[Opening Provided records section]
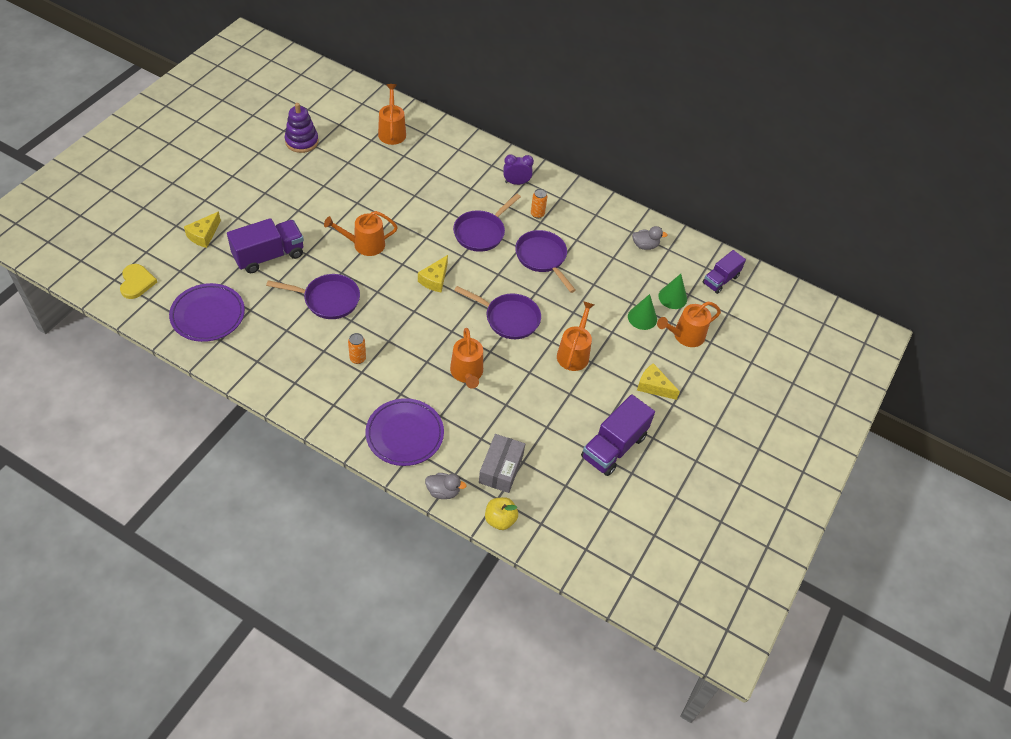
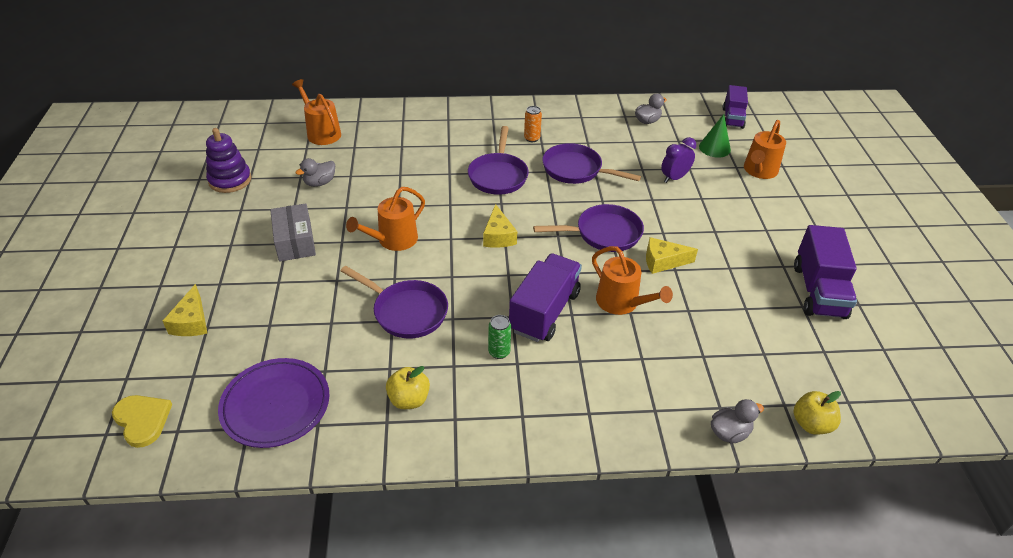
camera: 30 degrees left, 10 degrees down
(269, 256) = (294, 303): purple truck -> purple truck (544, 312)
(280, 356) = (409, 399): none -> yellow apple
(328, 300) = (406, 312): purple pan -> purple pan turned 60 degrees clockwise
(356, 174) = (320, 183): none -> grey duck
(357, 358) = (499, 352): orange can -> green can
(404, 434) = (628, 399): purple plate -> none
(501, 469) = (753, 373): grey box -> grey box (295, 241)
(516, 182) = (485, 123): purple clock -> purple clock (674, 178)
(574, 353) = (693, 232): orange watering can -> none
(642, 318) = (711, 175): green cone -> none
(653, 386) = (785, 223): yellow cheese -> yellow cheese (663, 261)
[Closing Provided records section]
• Exercise:
Output the whole listing without change. Any picture is to be left out.

• Answer to this task:
camera: 30 degrees left, 10 degrees down
(269, 256) = (294, 303): purple truck -> purple truck (544, 312)
(280, 356) = (409, 399): none -> yellow apple
(328, 300) = (406, 312): purple pan -> purple pan turned 60 degrees clockwise
(356, 174) = (320, 183): none -> grey duck
(357, 358) = (499, 352): orange can -> green can
(404, 434) = (628, 399): purple plate -> none
(501, 469) = (753, 373): grey box -> grey box (295, 241)
(516, 182) = (485, 123): purple clock -> purple clock (674, 178)
(574, 353) = (693, 232): orange watering can -> none
(642, 318) = (711, 175): green cone -> none
(653, 386) = (785, 223): yellow cheese -> yellow cheese (663, 261)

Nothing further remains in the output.